Change detection data:
►

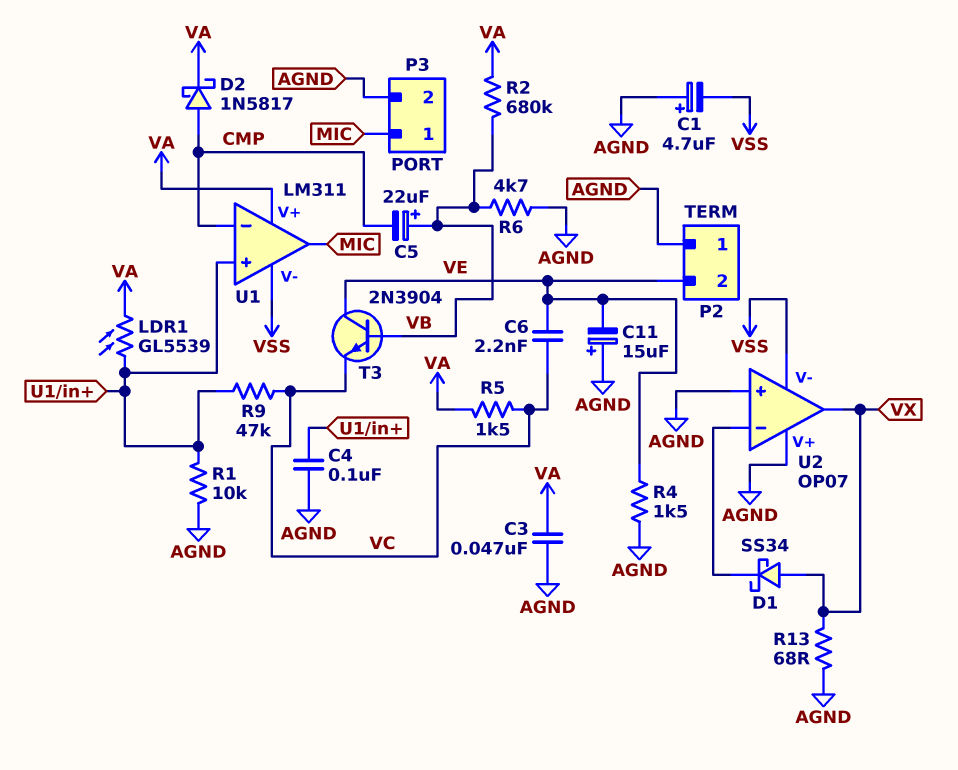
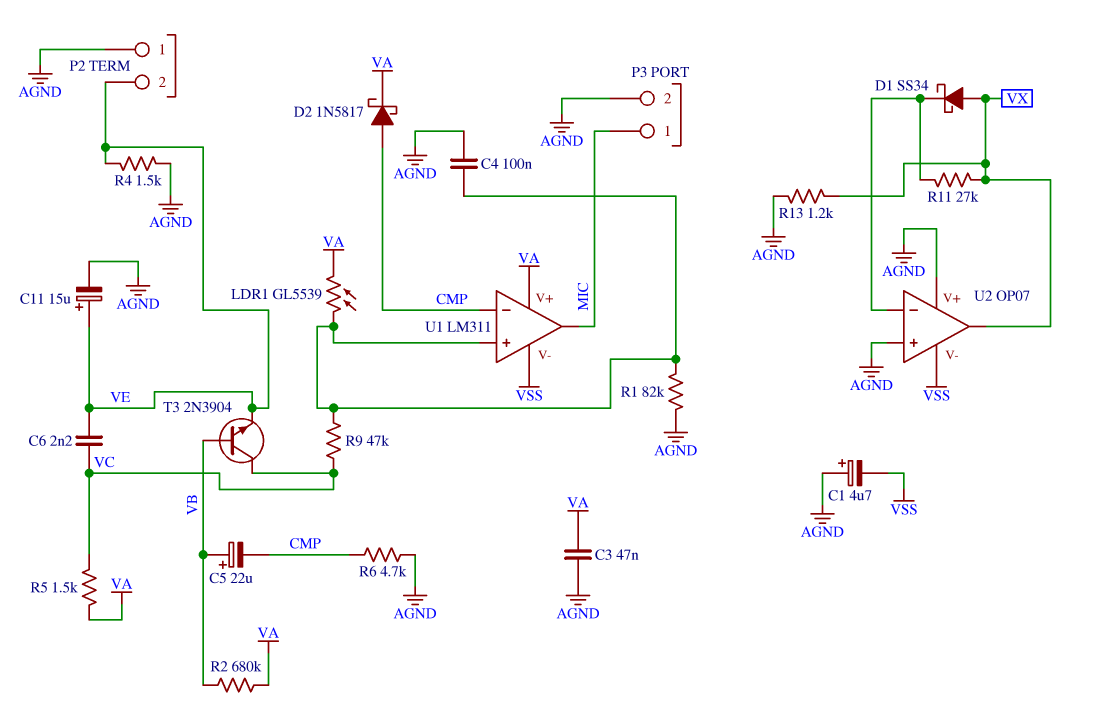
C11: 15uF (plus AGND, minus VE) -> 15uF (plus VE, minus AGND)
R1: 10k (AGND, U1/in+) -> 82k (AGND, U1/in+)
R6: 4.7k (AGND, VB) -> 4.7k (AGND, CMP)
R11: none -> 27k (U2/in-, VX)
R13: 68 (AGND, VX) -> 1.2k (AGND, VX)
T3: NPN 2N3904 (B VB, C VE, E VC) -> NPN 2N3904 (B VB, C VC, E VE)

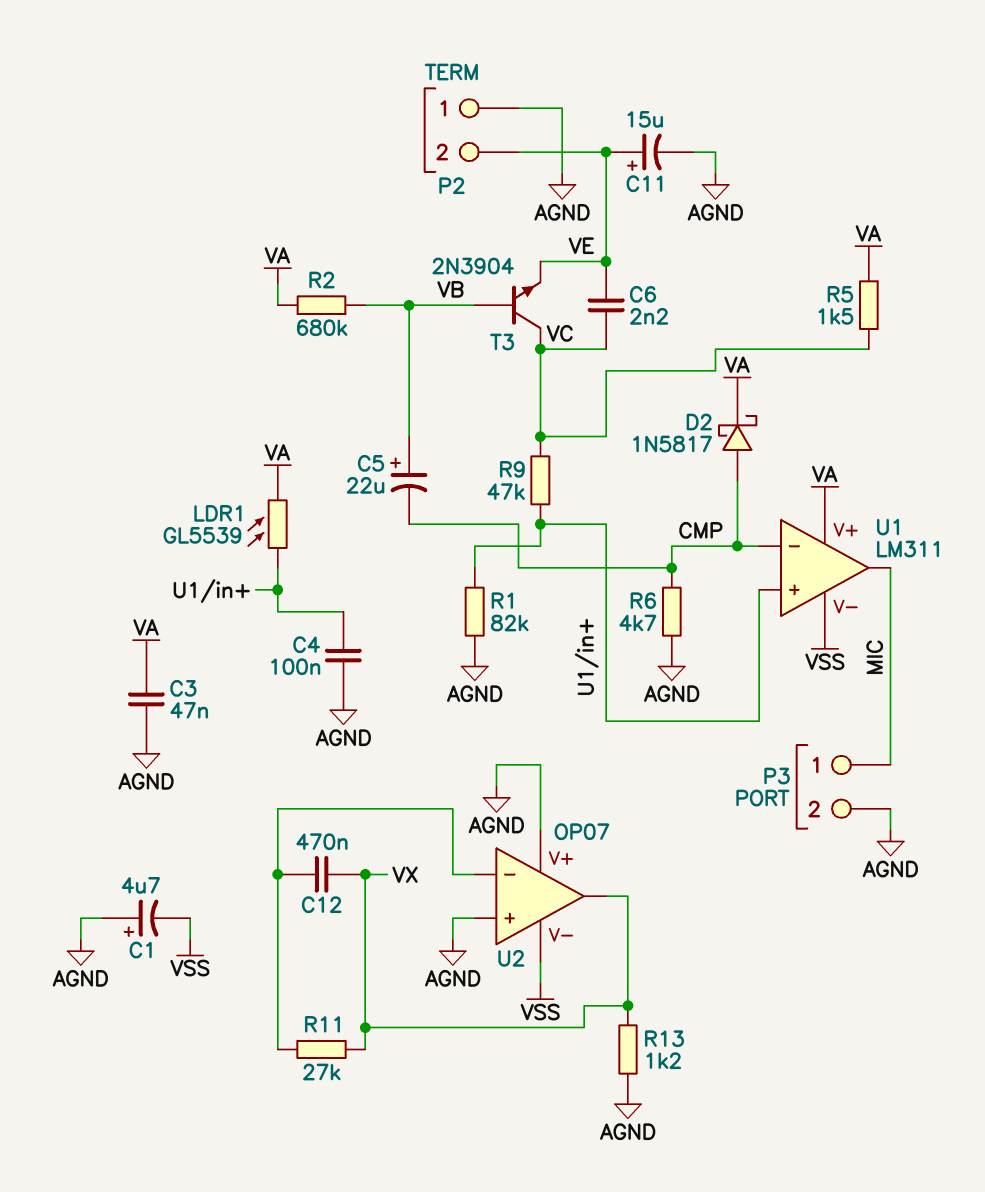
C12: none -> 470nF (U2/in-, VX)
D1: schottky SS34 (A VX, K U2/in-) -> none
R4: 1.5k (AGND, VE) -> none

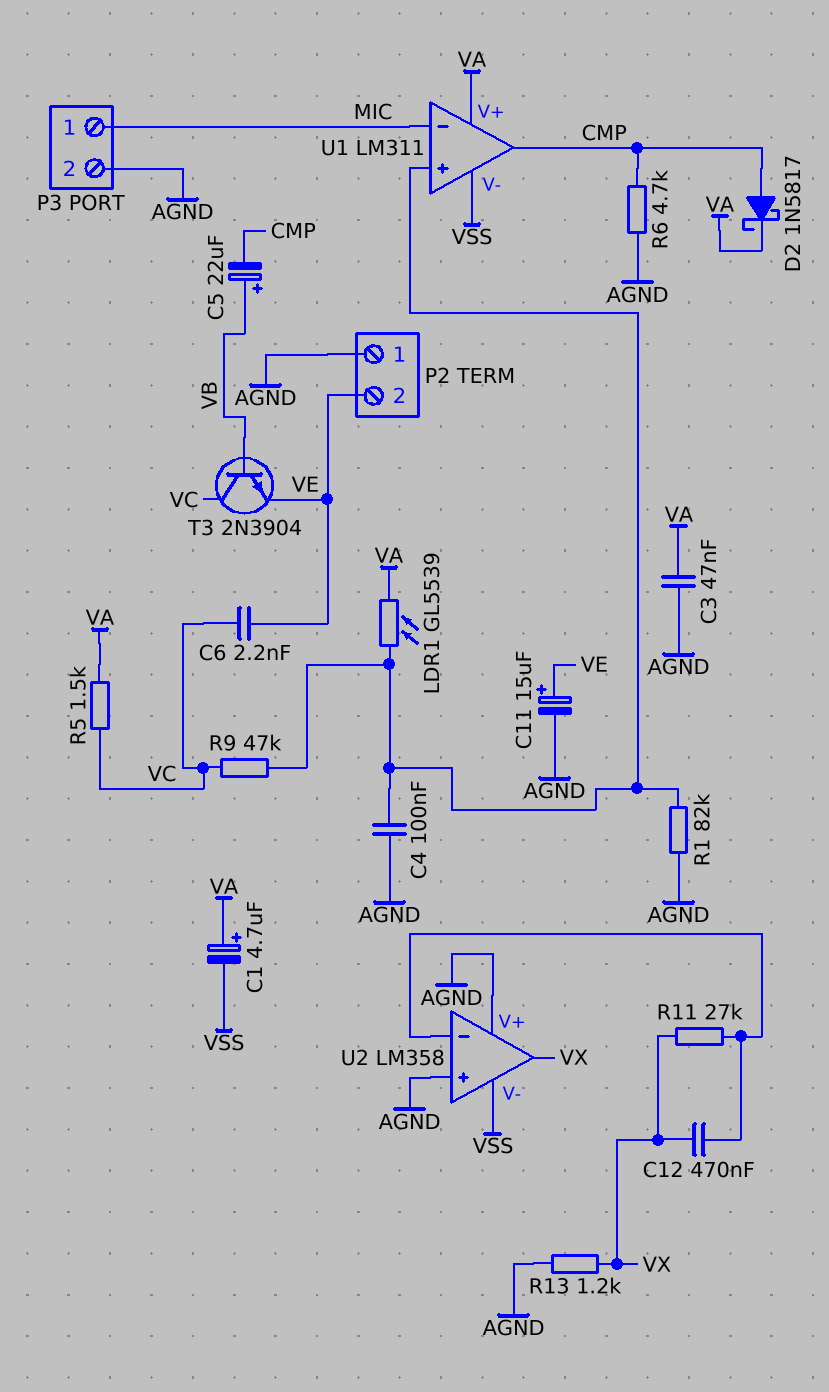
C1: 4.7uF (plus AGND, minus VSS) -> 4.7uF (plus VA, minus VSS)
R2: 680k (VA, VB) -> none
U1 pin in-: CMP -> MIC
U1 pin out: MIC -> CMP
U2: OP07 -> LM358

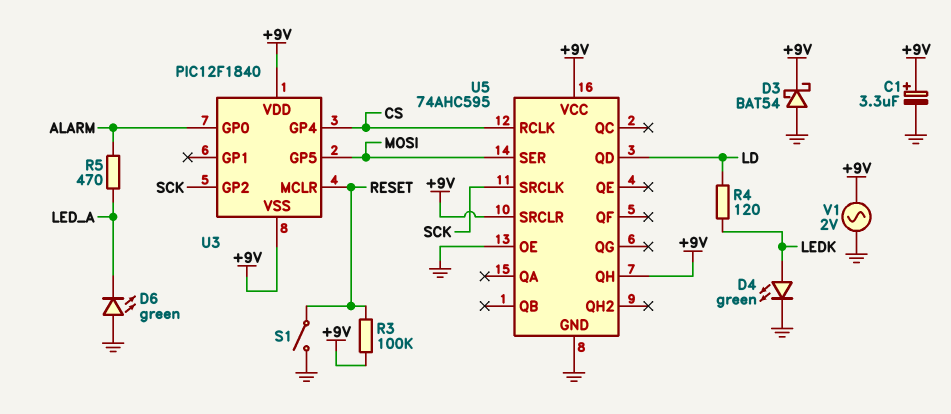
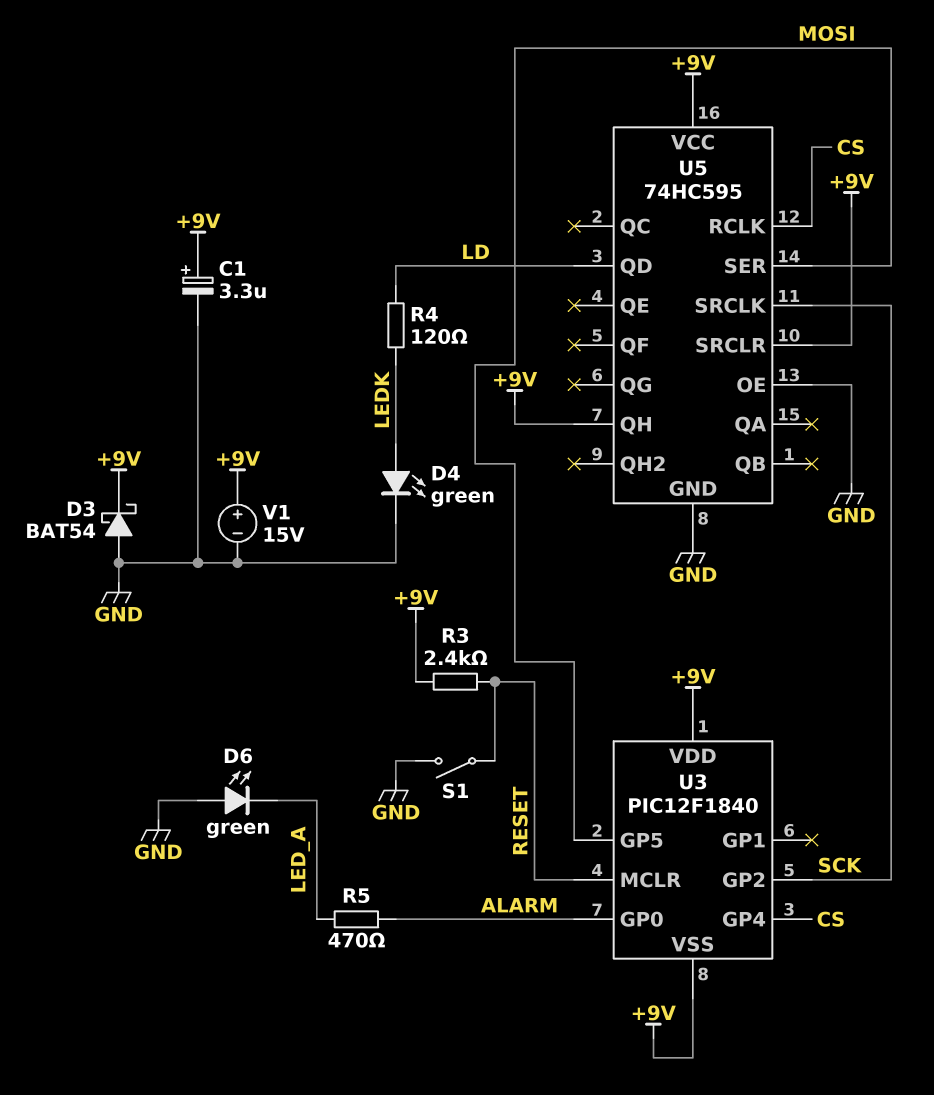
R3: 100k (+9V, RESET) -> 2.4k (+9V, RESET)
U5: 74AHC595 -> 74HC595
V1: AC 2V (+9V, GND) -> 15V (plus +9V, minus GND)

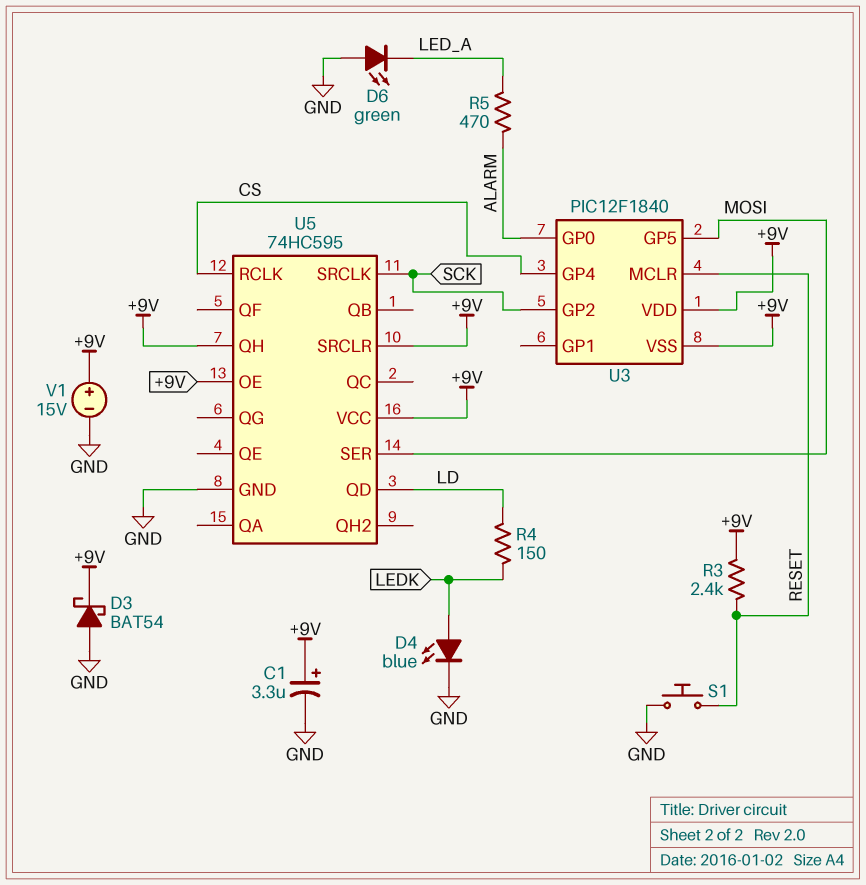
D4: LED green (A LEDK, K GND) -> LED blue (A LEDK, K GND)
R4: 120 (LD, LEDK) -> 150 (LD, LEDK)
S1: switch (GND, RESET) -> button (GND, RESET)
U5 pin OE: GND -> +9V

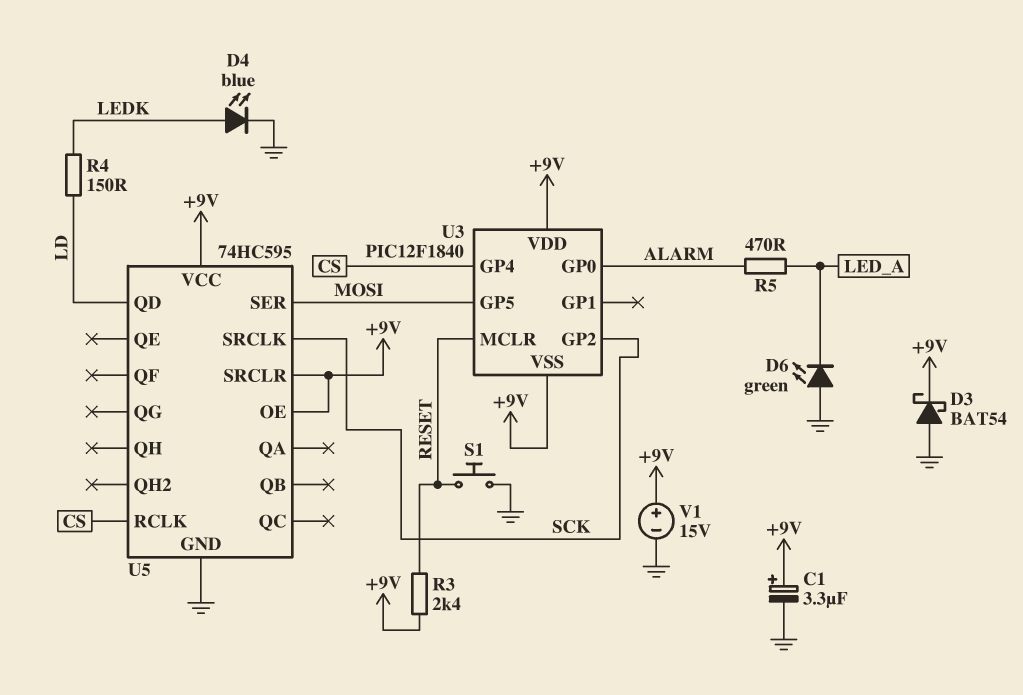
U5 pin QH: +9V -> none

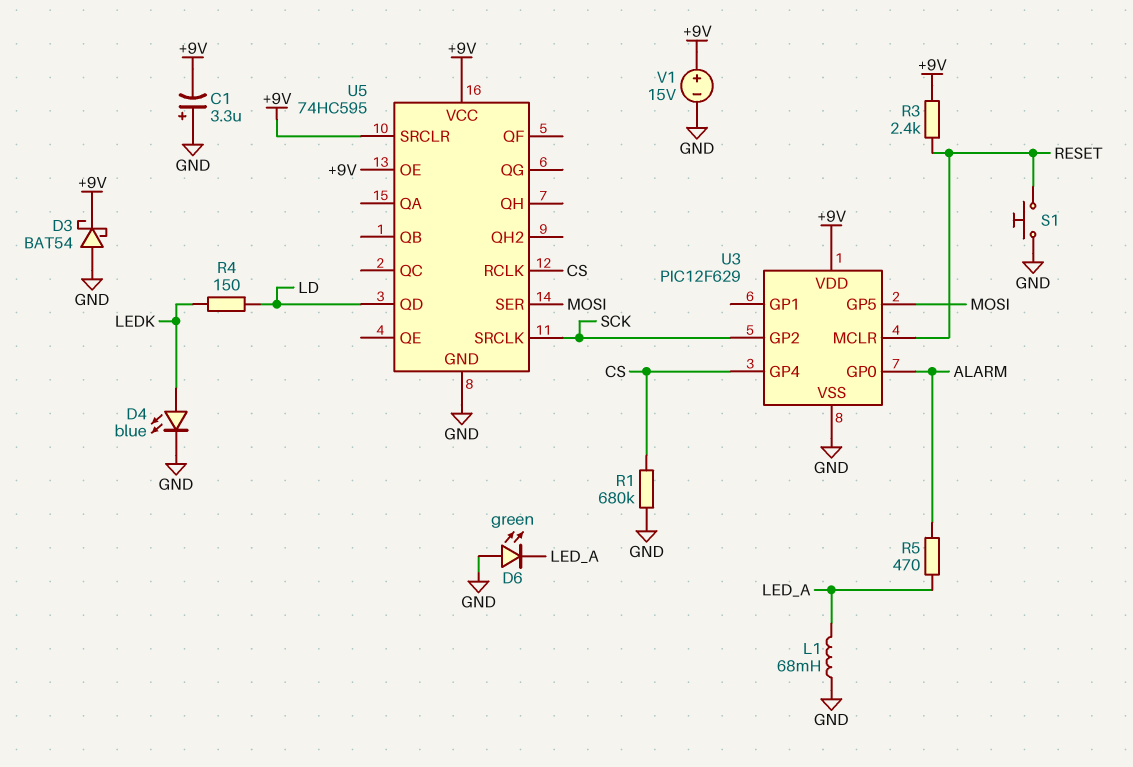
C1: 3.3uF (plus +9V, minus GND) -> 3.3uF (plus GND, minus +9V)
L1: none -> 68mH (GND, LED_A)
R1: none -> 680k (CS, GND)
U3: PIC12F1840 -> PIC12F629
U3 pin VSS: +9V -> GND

◄

**WHAT YOU ARE ASKED TO DO:**
Reproduce the complete set of records verbatim and omit the pictures.

**TASK RESULT:**
C11: 15uF (plus AGND, minus VE) -> 15uF (plus VE, minus AGND)
R1: 10k (AGND, U1/in+) -> 82k (AGND, U1/in+)
R6: 4.7k (AGND, VB) -> 4.7k (AGND, CMP)
R11: none -> 27k (U2/in-, VX)
R13: 68 (AGND, VX) -> 1.2k (AGND, VX)
T3: NPN 2N3904 (B VB, C VE, E VC) -> NPN 2N3904 (B VB, C VC, E VE)

C12: none -> 470nF (U2/in-, VX)
D1: schottky SS34 (A VX, K U2/in-) -> none
R4: 1.5k (AGND, VE) -> none

C1: 4.7uF (plus AGND, minus VSS) -> 4.7uF (plus VA, minus VSS)
R2: 680k (VA, VB) -> none
U1 pin in-: CMP -> MIC
U1 pin out: MIC -> CMP
U2: OP07 -> LM358

R3: 100k (+9V, RESET) -> 2.4k (+9V, RESET)
U5: 74AHC595 -> 74HC595
V1: AC 2V (+9V, GND) -> 15V (plus +9V, minus GND)

D4: LED green (A LEDK, K GND) -> LED blue (A LEDK, K GND)
R4: 120 (LD, LEDK) -> 150 (LD, LEDK)
S1: switch (GND, RESET) -> button (GND, RESET)
U5 pin OE: GND -> +9V

U5 pin QH: +9V -> none

C1: 3.3uF (plus +9V, minus GND) -> 3.3uF (plus GND, minus +9V)
L1: none -> 68mH (GND, LED_A)
R1: none -> 680k (CS, GND)
U3: PIC12F1840 -> PIC12F629
U3 pin VSS: +9V -> GND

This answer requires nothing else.